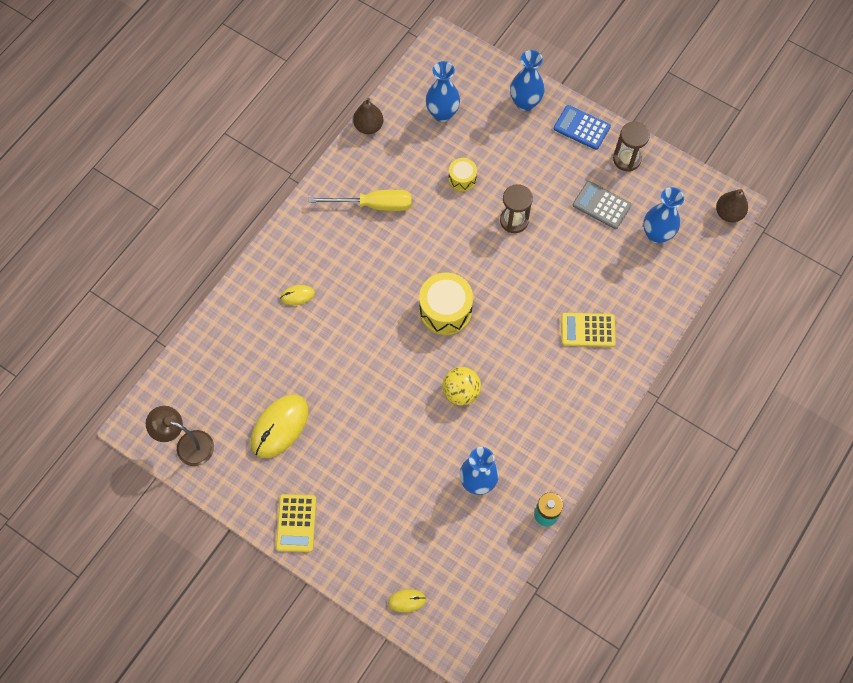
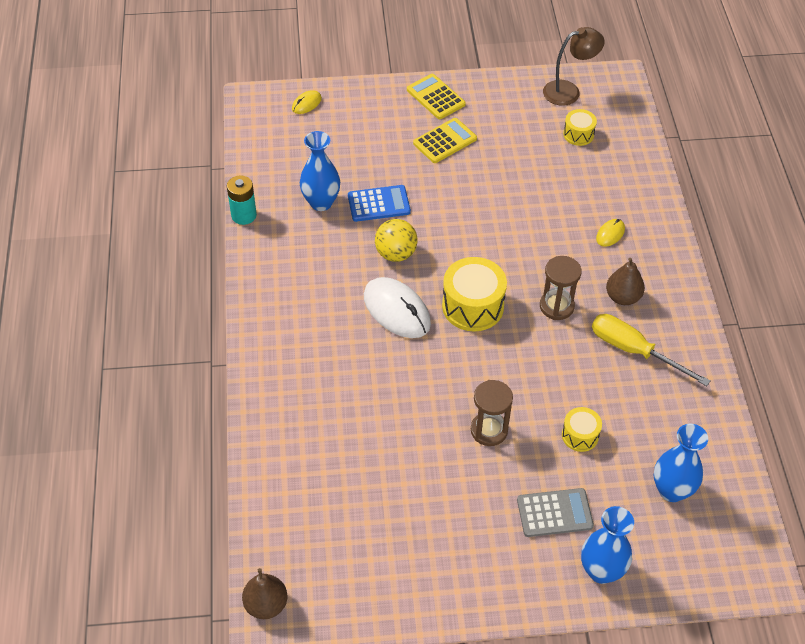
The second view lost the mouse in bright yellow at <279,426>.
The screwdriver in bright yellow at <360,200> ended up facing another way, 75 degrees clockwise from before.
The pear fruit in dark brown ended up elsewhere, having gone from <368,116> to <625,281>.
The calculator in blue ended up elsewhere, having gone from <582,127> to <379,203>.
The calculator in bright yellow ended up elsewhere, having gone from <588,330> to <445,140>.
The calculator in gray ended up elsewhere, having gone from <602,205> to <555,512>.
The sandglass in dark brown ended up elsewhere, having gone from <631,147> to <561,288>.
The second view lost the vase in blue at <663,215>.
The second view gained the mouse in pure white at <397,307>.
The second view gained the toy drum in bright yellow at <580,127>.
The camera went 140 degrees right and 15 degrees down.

Exercise prompt: Copy out the lines from the line containing "The second view gained the mouse" to the end of the listing above, without alteration.

Solved problem:
The second view gained the mouse in pure white at <397,307>.
The second view gained the toy drum in bright yellow at <580,127>.
The camera went 140 degrees right and 15 degrees down.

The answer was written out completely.